== Segment start ==

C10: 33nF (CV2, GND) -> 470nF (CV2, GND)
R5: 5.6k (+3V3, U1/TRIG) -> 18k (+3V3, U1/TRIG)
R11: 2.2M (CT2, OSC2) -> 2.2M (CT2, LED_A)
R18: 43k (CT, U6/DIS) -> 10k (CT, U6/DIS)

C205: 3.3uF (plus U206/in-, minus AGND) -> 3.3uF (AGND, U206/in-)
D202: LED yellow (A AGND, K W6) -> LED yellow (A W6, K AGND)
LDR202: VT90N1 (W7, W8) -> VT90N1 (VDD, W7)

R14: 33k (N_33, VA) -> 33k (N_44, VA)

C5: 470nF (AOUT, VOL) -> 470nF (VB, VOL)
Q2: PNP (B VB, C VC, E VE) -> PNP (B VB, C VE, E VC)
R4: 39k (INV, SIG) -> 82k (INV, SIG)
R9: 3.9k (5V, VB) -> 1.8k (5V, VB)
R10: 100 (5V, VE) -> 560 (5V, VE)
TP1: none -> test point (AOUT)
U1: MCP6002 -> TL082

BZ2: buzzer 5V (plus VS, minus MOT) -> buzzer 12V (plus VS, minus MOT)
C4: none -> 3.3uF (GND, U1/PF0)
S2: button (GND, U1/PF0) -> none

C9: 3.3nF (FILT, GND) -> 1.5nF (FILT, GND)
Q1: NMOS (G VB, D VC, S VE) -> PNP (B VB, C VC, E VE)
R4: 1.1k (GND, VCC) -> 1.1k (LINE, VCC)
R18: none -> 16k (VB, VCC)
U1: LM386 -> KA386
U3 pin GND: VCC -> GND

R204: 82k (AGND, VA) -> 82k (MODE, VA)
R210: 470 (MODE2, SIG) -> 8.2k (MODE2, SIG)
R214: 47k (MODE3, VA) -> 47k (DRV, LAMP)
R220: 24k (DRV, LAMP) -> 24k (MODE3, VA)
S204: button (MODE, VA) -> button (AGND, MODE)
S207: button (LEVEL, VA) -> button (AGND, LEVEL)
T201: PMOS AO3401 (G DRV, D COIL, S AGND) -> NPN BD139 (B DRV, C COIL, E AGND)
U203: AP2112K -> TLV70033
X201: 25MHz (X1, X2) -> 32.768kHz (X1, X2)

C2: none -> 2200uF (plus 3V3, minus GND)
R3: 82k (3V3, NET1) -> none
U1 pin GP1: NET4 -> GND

== Segment end ==

# What the task requires
Output nothing but the line containing "R9: 3.9k (5V, VB) -> 1.8k (5V, VB)" and each line after it in the entries above, exactly as written.

# Written reply
R9: 3.9k (5V, VB) -> 1.8k (5V, VB)
R10: 100 (5V, VE) -> 560 (5V, VE)
TP1: none -> test point (AOUT)
U1: MCP6002 -> TL082

BZ2: buzzer 5V (plus VS, minus MOT) -> buzzer 12V (plus VS, minus MOT)
C4: none -> 3.3uF (GND, U1/PF0)
S2: button (GND, U1/PF0) -> none

C9: 3.3nF (FILT, GND) -> 1.5nF (FILT, GND)
Q1: NMOS (G VB, D VC, S VE) -> PNP (B VB, C VC, E VE)
R4: 1.1k (GND, VCC) -> 1.1k (LINE, VCC)
R18: none -> 16k (VB, VCC)
U1: LM386 -> KA386
U3 pin GND: VCC -> GND

R204: 82k (AGND, VA) -> 82k (MODE, VA)
R210: 470 (MODE2, SIG) -> 8.2k (MODE2, SIG)
R214: 47k (MODE3, VA) -> 47k (DRV, LAMP)
R220: 24k (DRV, LAMP) -> 24k (MODE3, VA)
S204: button (MODE, VA) -> button (AGND, MODE)
S207: button (LEVEL, VA) -> button (AGND, LEVEL)
T201: PMOS AO3401 (G DRV, D COIL, S AGND) -> NPN BD139 (B DRV, C COIL, E AGND)
U203: AP2112K -> TLV70033
X201: 25MHz (X1, X2) -> 32.768kHz (X1, X2)

C2: none -> 2200uF (plus 3V3, minus GND)
R3: 82k (3V3, NET1) -> none
U1 pin GP1: NET4 -> GND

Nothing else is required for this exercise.